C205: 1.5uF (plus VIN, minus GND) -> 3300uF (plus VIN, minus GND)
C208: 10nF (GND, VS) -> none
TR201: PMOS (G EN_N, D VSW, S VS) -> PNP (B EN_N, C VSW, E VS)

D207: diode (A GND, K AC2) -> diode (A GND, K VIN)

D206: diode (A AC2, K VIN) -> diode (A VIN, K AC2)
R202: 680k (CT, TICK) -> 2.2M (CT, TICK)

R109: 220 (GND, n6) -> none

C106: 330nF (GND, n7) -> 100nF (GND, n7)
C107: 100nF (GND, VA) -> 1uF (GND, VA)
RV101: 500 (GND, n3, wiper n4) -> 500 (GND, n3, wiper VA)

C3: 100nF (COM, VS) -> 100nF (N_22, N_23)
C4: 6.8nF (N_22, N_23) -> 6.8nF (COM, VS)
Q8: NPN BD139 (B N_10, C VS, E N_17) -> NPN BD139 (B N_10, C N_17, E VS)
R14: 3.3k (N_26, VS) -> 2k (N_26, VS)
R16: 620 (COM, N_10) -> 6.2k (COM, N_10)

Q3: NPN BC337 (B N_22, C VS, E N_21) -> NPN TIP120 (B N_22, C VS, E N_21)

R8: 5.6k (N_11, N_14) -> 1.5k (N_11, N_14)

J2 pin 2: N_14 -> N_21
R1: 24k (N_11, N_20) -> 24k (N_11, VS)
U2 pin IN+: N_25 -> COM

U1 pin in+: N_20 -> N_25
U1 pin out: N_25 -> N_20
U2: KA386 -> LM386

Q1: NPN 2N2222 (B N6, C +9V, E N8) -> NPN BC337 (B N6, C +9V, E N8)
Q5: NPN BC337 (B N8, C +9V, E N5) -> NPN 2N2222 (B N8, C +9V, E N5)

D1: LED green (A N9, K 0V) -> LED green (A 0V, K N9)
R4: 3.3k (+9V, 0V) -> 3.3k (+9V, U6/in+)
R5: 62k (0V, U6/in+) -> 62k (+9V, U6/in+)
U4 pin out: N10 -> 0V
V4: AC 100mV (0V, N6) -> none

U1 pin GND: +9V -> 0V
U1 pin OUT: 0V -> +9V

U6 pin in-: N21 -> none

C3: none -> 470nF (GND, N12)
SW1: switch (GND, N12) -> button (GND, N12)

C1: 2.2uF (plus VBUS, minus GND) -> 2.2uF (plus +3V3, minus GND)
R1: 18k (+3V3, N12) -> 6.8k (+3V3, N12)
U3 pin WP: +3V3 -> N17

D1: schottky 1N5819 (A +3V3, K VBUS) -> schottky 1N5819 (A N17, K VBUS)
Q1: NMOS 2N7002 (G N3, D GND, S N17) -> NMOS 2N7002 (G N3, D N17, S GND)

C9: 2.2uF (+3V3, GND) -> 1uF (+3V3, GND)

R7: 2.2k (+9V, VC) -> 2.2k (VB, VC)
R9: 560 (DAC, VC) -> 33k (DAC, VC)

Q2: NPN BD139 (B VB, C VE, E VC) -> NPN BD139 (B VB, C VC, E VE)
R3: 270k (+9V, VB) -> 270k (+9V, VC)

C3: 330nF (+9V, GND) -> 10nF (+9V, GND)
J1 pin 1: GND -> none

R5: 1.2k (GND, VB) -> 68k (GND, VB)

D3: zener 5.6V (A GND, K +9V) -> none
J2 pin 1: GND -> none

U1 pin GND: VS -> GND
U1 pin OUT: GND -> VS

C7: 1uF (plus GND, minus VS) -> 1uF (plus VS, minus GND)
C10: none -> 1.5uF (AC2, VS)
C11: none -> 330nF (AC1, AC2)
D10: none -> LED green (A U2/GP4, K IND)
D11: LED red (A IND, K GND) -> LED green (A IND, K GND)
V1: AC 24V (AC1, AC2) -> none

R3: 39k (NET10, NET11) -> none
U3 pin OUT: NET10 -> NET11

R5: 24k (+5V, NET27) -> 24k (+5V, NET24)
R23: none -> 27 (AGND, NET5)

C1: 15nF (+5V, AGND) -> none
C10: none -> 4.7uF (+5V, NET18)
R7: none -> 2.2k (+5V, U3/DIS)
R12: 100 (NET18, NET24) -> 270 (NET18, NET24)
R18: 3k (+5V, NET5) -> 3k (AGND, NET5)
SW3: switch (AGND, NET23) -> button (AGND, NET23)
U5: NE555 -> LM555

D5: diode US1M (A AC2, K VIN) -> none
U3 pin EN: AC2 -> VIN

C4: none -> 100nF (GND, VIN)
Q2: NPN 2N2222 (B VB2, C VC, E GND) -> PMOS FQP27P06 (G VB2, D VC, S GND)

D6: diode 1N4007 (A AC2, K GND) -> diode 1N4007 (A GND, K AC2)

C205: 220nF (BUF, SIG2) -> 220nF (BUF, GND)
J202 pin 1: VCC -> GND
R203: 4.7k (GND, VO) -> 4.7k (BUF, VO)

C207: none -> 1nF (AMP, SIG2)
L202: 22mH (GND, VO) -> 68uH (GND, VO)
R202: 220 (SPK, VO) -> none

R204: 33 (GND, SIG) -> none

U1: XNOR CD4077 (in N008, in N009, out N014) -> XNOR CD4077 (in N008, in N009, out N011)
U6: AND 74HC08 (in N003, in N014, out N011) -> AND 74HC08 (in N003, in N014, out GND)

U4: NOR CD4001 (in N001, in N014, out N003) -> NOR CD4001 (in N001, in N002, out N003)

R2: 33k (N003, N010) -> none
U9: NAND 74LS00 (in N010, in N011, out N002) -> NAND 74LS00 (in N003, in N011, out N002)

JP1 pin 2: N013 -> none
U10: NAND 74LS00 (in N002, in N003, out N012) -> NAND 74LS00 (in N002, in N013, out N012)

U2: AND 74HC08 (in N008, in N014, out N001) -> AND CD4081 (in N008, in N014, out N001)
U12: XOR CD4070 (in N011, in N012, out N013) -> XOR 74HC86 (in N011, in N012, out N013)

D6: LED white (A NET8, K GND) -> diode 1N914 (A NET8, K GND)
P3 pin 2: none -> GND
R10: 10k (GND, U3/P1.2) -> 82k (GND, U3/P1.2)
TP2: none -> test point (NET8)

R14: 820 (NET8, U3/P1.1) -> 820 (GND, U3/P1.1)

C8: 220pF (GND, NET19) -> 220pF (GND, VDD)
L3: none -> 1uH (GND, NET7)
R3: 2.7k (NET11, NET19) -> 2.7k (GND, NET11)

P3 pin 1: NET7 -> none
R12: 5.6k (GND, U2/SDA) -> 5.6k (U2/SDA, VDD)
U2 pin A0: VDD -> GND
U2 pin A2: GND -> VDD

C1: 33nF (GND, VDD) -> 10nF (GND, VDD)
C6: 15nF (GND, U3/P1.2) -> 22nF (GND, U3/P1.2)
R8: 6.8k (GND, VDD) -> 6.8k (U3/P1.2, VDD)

━━━━━━

### Problem statement
Look over the records. Copy the lines that include the word "switch".

### Exercise output
SW1: switch (GND, N12) -> button (GND, N12)
SW3: switch (AGND, NET23) -> button (AGND, NET23)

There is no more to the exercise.